## What is required
In the data below, find each line that contains the word "DGND" and copy it.

## Source material
=====

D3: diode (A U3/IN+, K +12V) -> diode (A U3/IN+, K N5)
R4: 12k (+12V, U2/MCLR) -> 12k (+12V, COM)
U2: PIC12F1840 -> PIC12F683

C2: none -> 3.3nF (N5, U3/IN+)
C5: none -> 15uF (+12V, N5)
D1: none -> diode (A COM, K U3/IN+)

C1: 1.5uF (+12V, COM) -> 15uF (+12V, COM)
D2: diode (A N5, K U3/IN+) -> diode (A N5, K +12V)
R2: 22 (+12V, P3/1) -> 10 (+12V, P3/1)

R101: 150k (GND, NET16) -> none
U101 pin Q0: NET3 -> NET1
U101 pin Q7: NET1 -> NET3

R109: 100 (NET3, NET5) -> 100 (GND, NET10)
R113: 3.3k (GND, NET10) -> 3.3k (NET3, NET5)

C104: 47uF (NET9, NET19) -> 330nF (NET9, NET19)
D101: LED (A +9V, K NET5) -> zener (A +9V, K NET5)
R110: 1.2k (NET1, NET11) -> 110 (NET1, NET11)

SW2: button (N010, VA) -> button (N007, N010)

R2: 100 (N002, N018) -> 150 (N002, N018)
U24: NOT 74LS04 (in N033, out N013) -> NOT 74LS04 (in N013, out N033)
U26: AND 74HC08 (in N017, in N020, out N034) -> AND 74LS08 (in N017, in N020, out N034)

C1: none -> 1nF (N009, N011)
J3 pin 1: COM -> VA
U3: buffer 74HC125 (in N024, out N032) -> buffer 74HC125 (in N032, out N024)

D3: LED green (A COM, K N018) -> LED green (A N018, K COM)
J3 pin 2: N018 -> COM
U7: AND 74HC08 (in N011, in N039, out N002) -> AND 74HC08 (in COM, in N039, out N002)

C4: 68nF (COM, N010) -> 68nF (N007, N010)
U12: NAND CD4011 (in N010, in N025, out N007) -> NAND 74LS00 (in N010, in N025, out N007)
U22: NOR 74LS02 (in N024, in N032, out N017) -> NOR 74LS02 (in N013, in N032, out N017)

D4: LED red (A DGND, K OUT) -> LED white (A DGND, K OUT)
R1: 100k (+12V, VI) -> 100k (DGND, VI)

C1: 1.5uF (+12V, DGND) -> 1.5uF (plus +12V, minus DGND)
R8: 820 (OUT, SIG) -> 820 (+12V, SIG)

=====

## Response to the task
D4: LED red (A DGND, K OUT) -> LED white (A DGND, K OUT)
R1: 100k (+12V, VI) -> 100k (DGND, VI)
C1: 1.5uF (+12V, DGND) -> 1.5uF (plus +12V, minus DGND)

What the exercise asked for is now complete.